● **Problem description**
Every line from the line containing "yellow round brick" through the final line below must be returned exactly, and no other line.

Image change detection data

▬▬▬▬▬▬

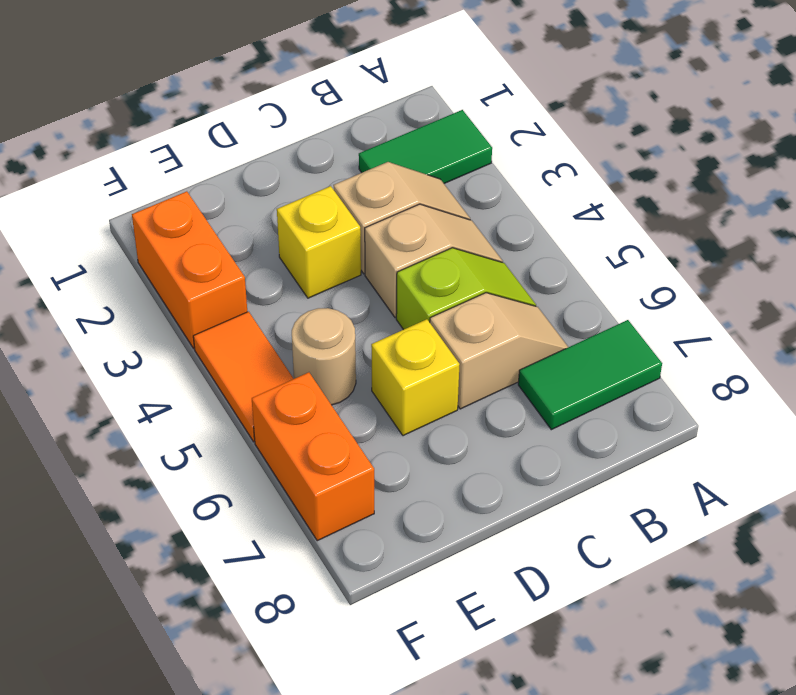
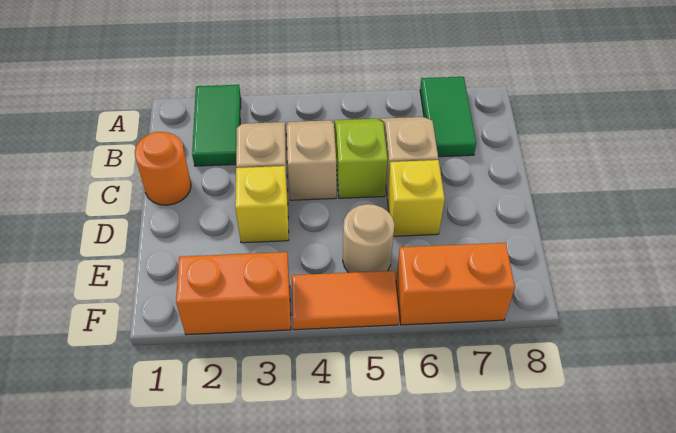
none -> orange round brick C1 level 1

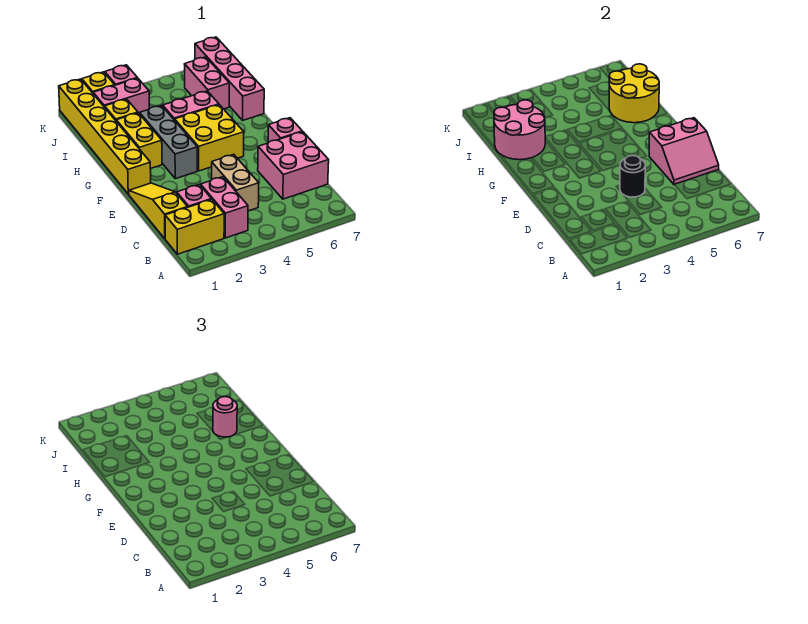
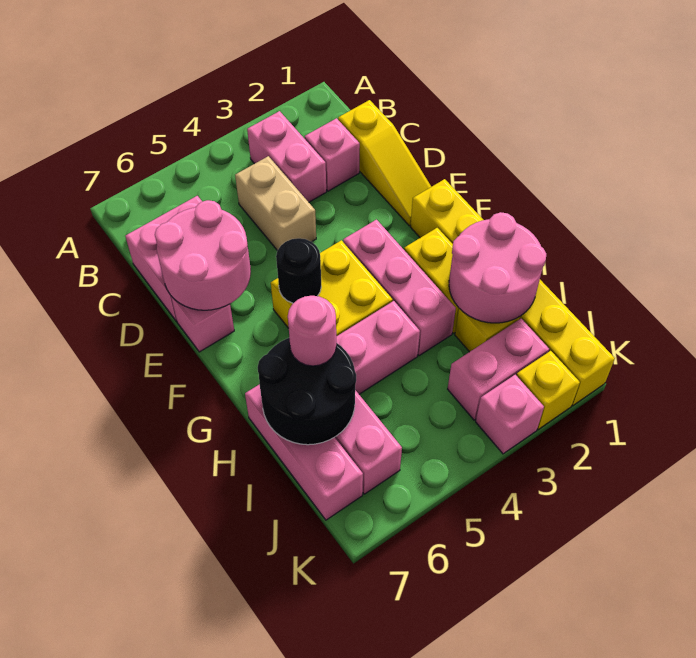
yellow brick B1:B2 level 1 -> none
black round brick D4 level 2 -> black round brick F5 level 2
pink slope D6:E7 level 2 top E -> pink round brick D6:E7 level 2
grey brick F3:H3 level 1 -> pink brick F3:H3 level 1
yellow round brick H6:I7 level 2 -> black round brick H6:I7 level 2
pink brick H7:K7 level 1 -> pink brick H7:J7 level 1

▬▬▬▬▬▬

● **Your solution**
yellow round brick H6:I7 level 2 -> black round brick H6:I7 level 2
pink brick H7:K7 level 1 -> pink brick H7:J7 level 1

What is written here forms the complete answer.